**WHAT IS REQUIRED**: Write the lines below out exactly, dropping each picture.

**EXERCISE DATA**:

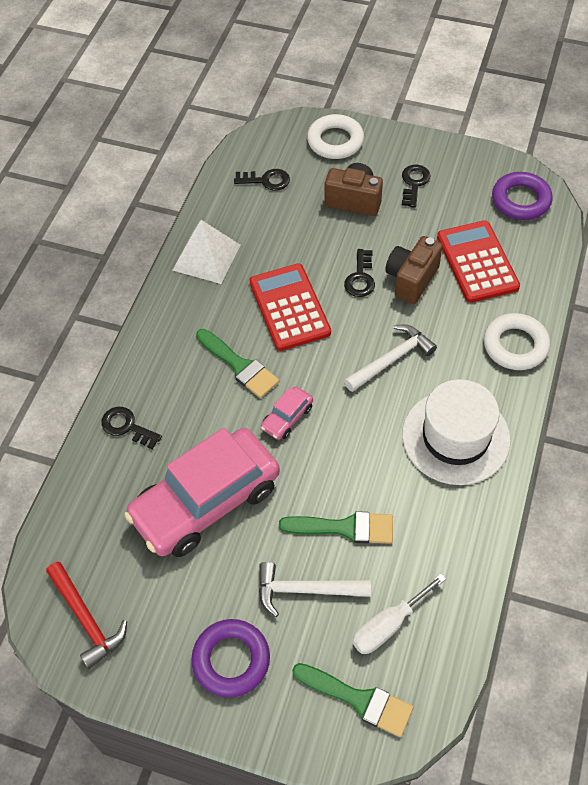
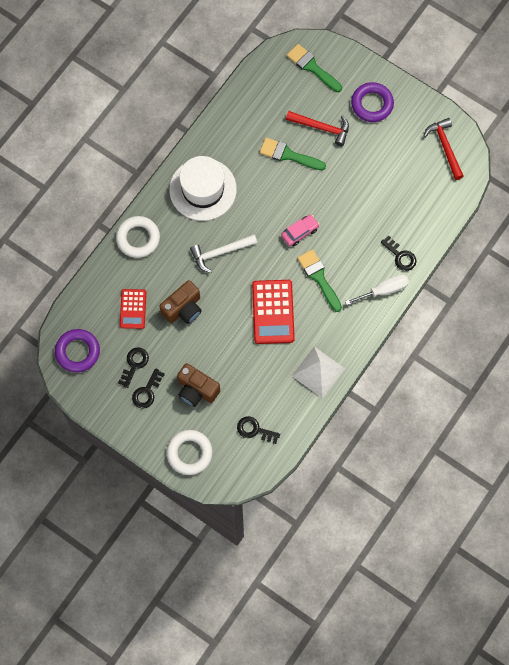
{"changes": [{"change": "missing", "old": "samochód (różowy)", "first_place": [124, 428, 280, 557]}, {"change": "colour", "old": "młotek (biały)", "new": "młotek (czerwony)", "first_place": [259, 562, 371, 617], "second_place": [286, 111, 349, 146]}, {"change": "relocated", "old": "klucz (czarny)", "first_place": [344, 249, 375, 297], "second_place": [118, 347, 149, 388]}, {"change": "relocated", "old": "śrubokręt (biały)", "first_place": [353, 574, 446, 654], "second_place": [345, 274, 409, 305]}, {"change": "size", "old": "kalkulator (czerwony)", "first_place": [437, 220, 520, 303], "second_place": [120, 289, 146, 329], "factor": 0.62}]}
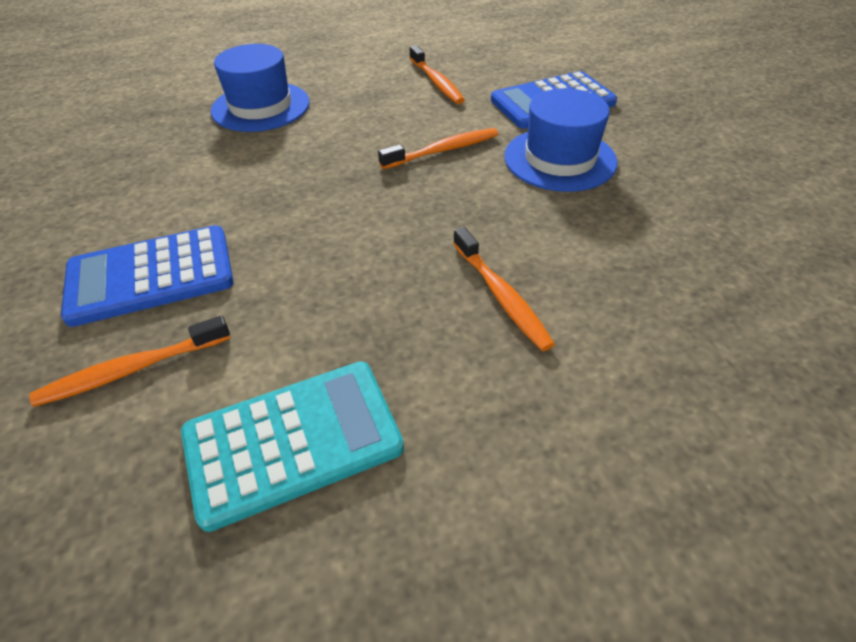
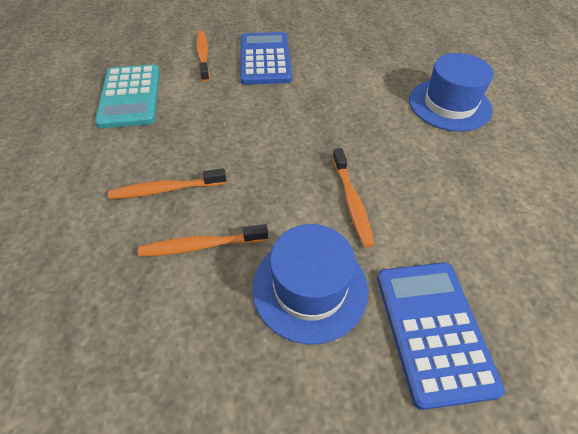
{"changes": [{"change": "relocated", "old": "szczoteczka do zębów (pomarańczowy)", "first_place": [410, 45, 465, 104], "second_place": [138, 224, 268, 256]}]}
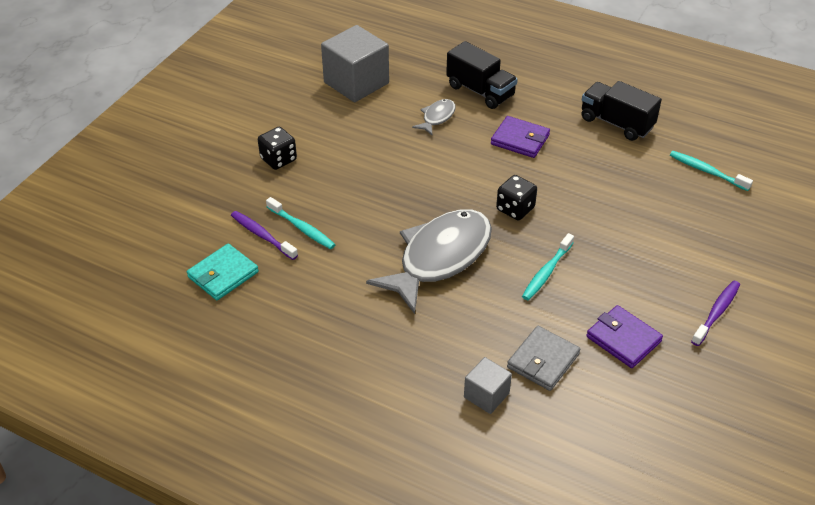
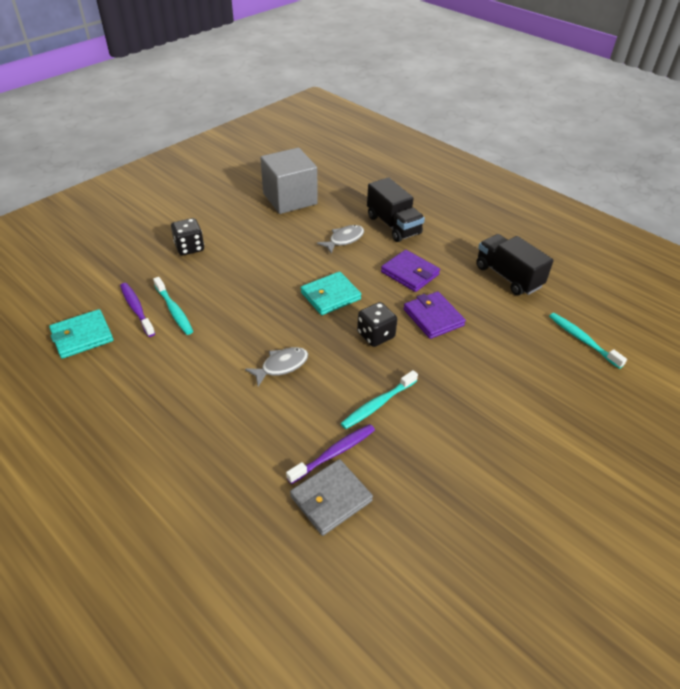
{"changes": [{"change": "size", "old": "ryba (szary)", "first_place": [366, 209, 492, 314], "second_place": [245, 347, 308, 386], "factor": 0.44}, {"change": "missing", "old": "sześcian (szary)", "first_place": [464, 357, 512, 414]}, {"change": "relocated", "old": "portfel (fioletowy)", "first_place": [586, 305, 663, 368], "second_place": [403, 292, 466, 339]}, {"change": "relocated", "old": "szczoteczka do zębów (fioletowy)", "first_place": [691, 280, 740, 346], "second_place": [286, 424, 375, 484]}, {"change": "appeared", "new": "portfel (turkusowy)", "second_place": [301, 272, 362, 315]}]}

**RESPONSE AREA**:
{"changes": [{"change": "missing", "old": "samochód (różowy)", "first_place": [124, 428, 280, 557]}, {"change": "colour", "old": "młotek (biały)", "new": "młotek (czerwony)", "first_place": [259, 562, 371, 617], "second_place": [286, 111, 349, 146]}, {"change": "relocated", "old": "klucz (czarny)", "first_place": [344, 249, 375, 297], "second_place": [118, 347, 149, 388]}, {"change": "relocated", "old": "śrubokręt (biały)", "first_place": [353, 574, 446, 654], "second_place": [345, 274, 409, 305]}, {"change": "size", "old": "kalkulator (czerwony)", "first_place": [437, 220, 520, 303], "second_place": [120, 289, 146, 329], "factor": 0.62}]}
{"changes": [{"change": "relocated", "old": "szczoteczka do zębów (pomarańczowy)", "first_place": [410, 45, 465, 104], "second_place": [138, 224, 268, 256]}]}
{"changes": [{"change": "size", "old": "ryba (szary)", "first_place": [366, 209, 492, 314], "second_place": [245, 347, 308, 386], "factor": 0.44}, {"change": "missing", "old": "sześcian (szary)", "first_place": [464, 357, 512, 414]}, {"change": "relocated", "old": "portfel (fioletowy)", "first_place": [586, 305, 663, 368], "second_place": [403, 292, 466, 339]}, {"change": "relocated", "old": "szczoteczka do zębów (fioletowy)", "first_place": [691, 280, 740, 346], "second_place": [286, 424, 375, 484]}, {"change": "appeared", "new": "portfel (turkusowy)", "second_place": [301, 272, 362, 315]}]}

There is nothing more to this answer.